RECORDED INFORMATION Block Start

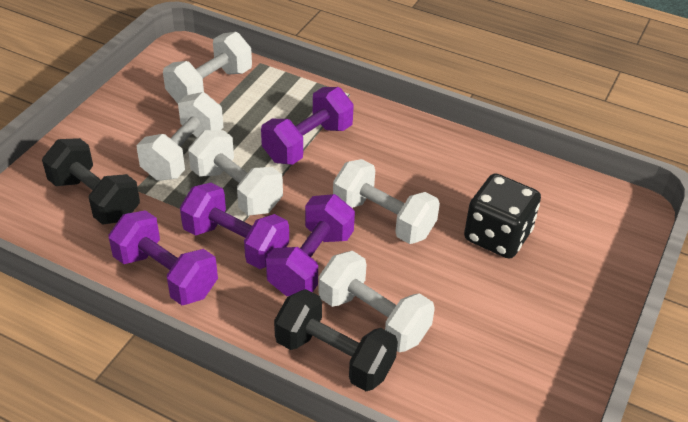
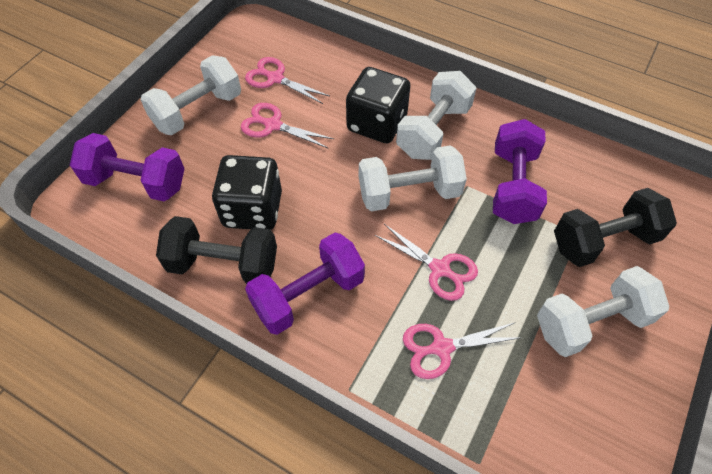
black dice: 1 -> 2
pink scissors: 0 -> 4
purple dumbbell: 4 -> 3
white dumbbell: 5 -> 4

RECORDED INFORMATION Block End

EXERCISE DIRECTIONS: Copy the listing above exactly, minus the pictures.

RESULT FOR THIS TASK:
black dice: 1 -> 2
pink scissors: 0 -> 4
purple dumbbell: 4 -> 3
white dumbbell: 5 -> 4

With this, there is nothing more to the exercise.